→ **Data**:
--------------------------------------------------

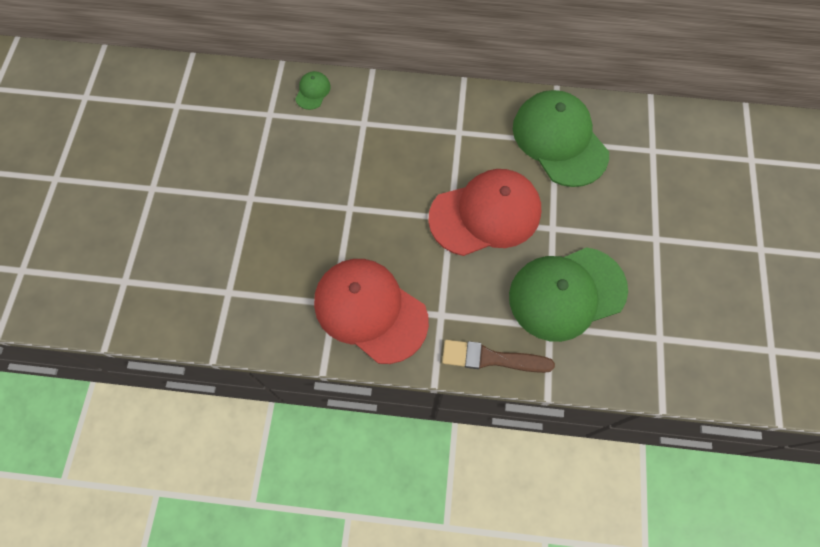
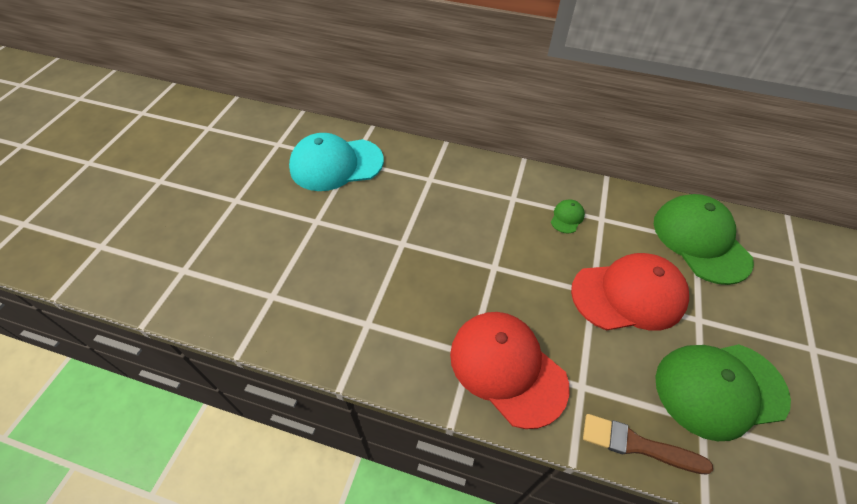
camera: 10 degrees right, 15 degrees down
(159, 113) = (336, 164): none -> turquoise cap
(313, 91) = (470, 167): green cap -> green cap (567, 217)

--------------------------------------------------

→ **The task**: Return the material in full and unaltered, minus its pictures.

→ **Answer below**:
camera: 10 degrees right, 15 degrees down
(159, 113) = (336, 164): none -> turquoise cap
(313, 91) = (470, 167): green cap -> green cap (567, 217)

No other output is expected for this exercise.